Start of SOURCE INFORMATION
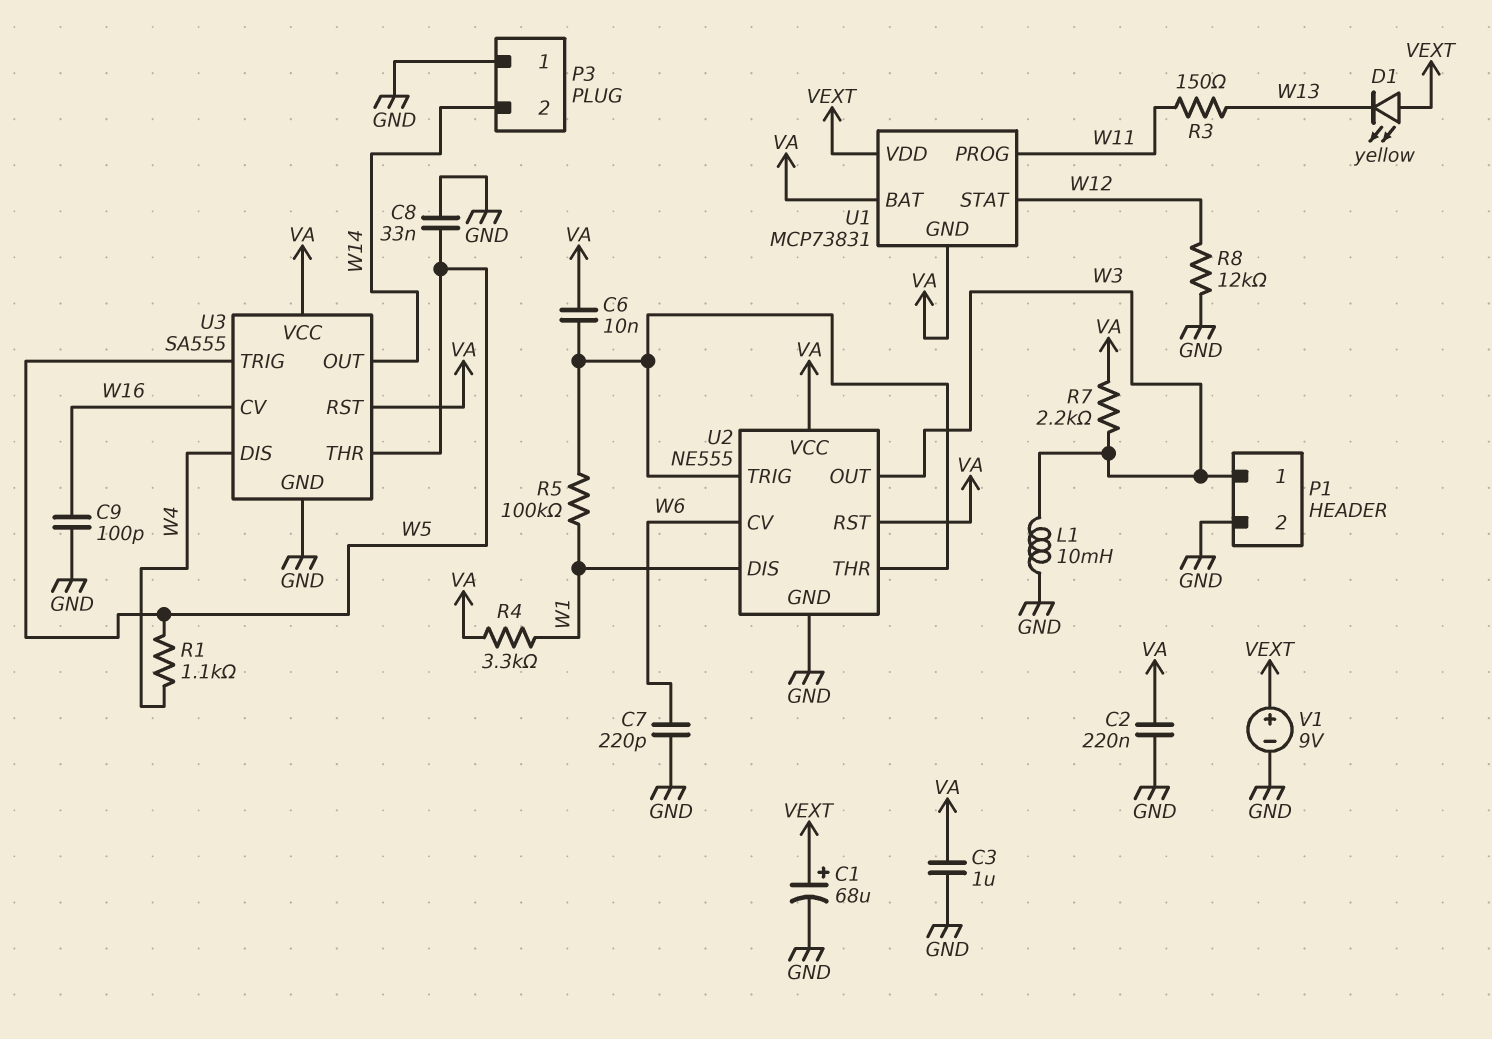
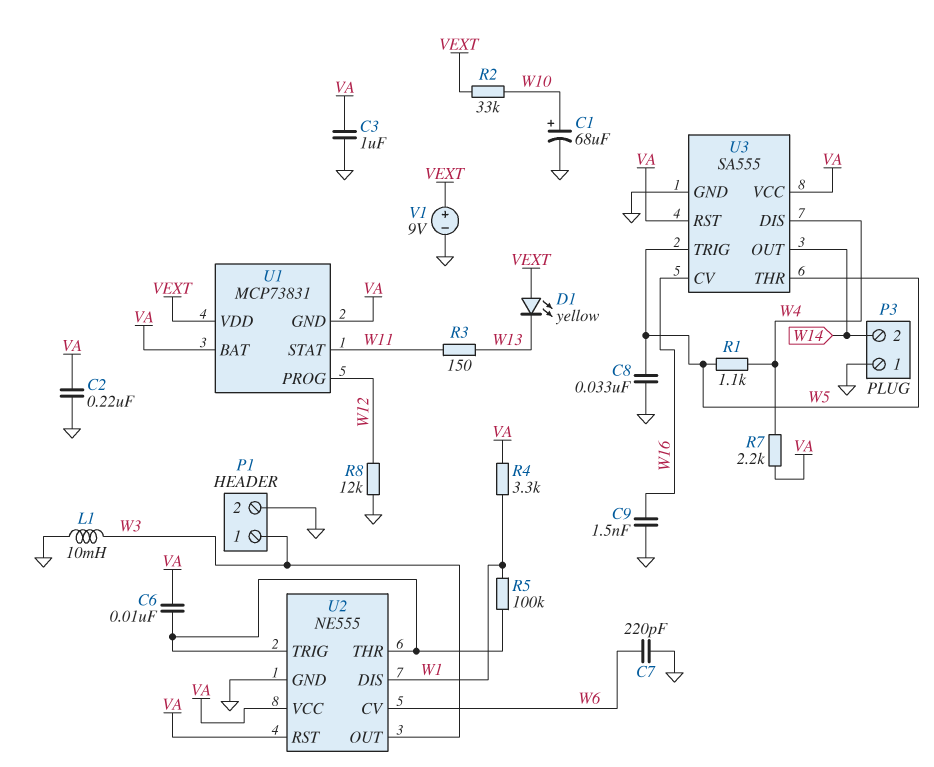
C1: 68uF (plus VEXT, minus GND) -> 68uF (plus W10, minus GND)
C9: 100pF (GND, W16) -> 1.5nF (GND, W16)
R2: none -> 33k (VEXT, W10)
R7: 2.2k (VA, W3) -> 2.2k (VA, W4)
U1 pin PROG: W11 -> W12
U1 pin STAT: W12 -> W11

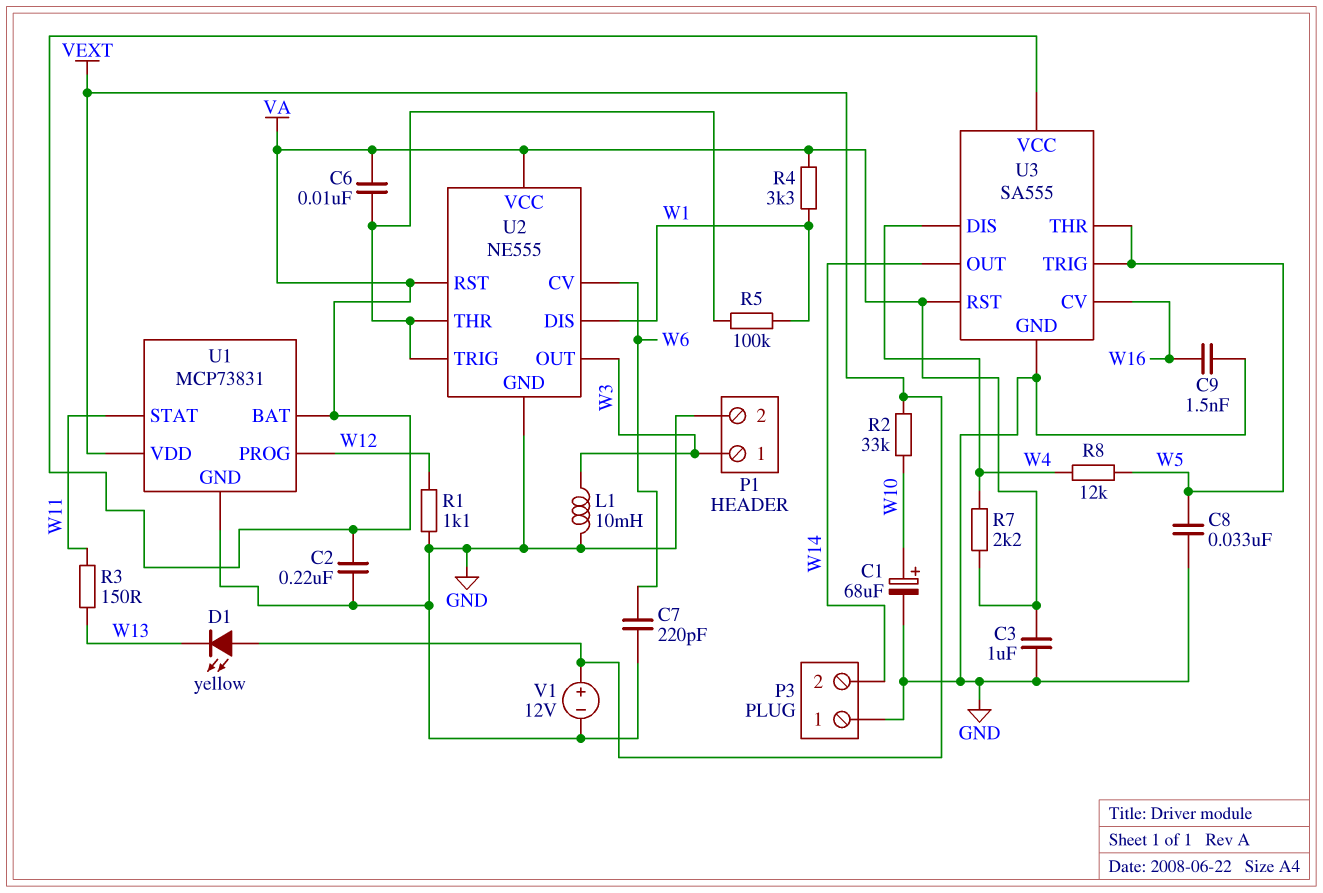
R1: 1.1k (W4, W5) -> 1.1k (GND, W12)
R8: 12k (GND, W12) -> 12k (W4, W5)
U1 pin GND: VA -> GND
V1: 9V (plus VEXT, minus GND) -> 12V (plus VEXT, minus GND)

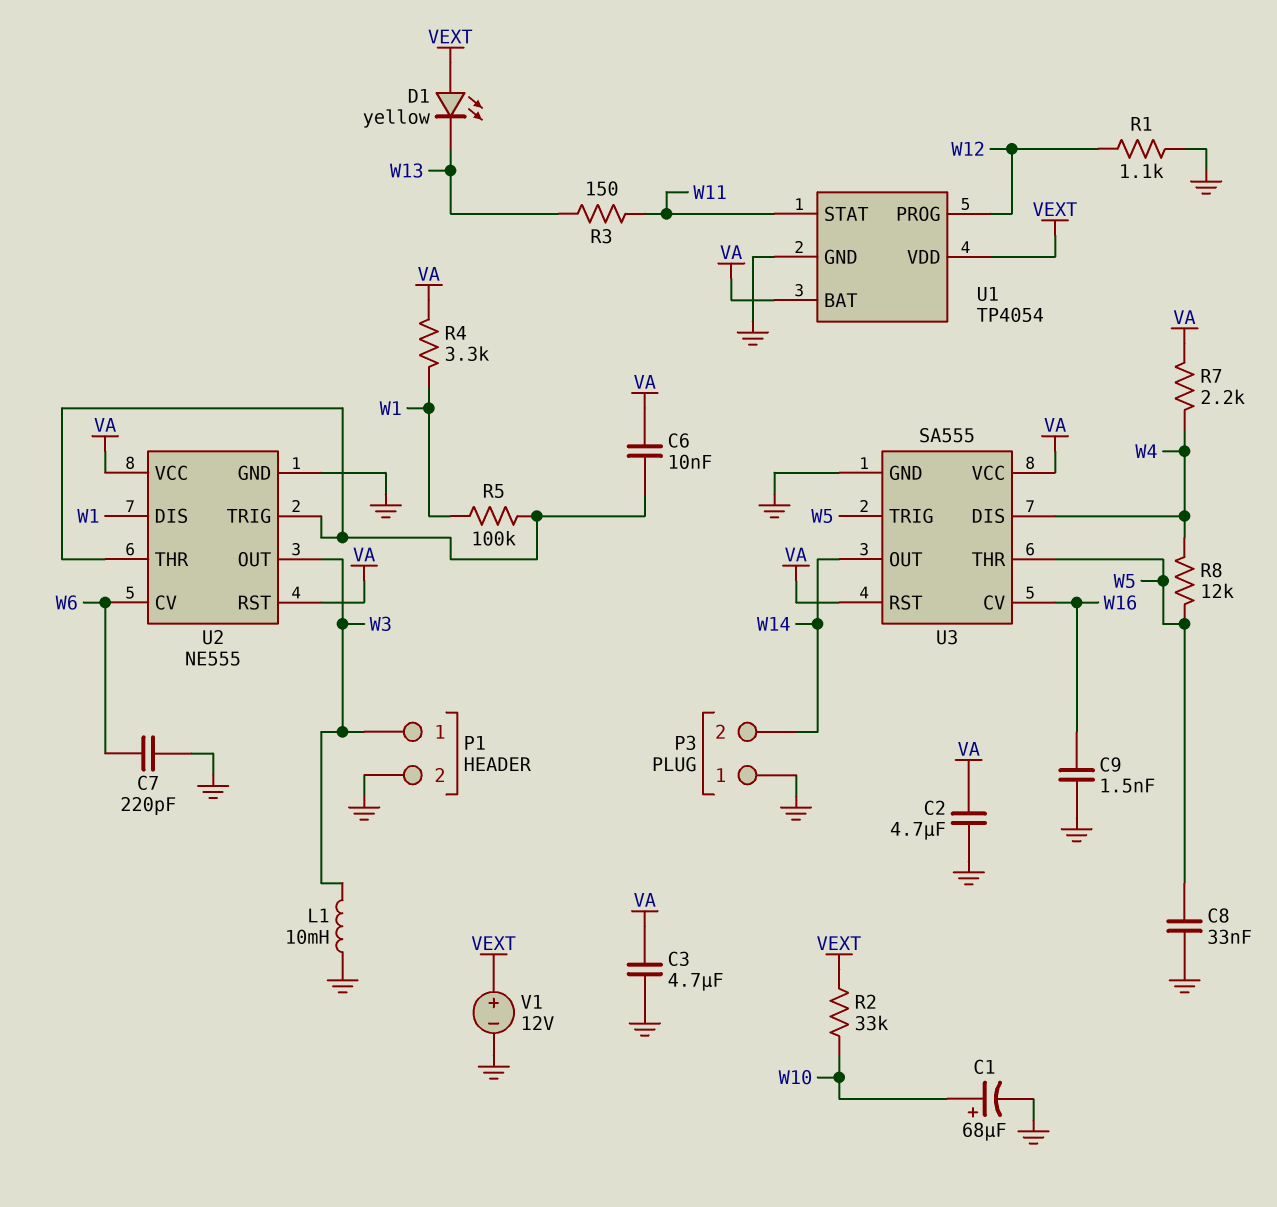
C2: 220nF (GND, VA) -> 4.7uF (GND, VA)
C3: 1uF (GND, VA) -> 4.7uF (GND, VA)
U1: MCP73831 -> TP4054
End of SOURCE INFORMATION
* **YOUR GOAL**
Leaving every picture behind, retype the entries above exactly, from the first line through the line with "C2: 220nF (GND, VA) -> 4.7uF (GND, VA)", and stop there.

* **WRITTEN SOLUTION**
C1: 68uF (plus VEXT, minus GND) -> 68uF (plus W10, minus GND)
C9: 100pF (GND, W16) -> 1.5nF (GND, W16)
R2: none -> 33k (VEXT, W10)
R7: 2.2k (VA, W3) -> 2.2k (VA, W4)
U1 pin PROG: W11 -> W12
U1 pin STAT: W12 -> W11

R1: 1.1k (W4, W5) -> 1.1k (GND, W12)
R8: 12k (GND, W12) -> 12k (W4, W5)
U1 pin GND: VA -> GND
V1: 9V (plus VEXT, minus GND) -> 12V (plus VEXT, minus GND)

C2: 220nF (GND, VA) -> 4.7uF (GND, VA)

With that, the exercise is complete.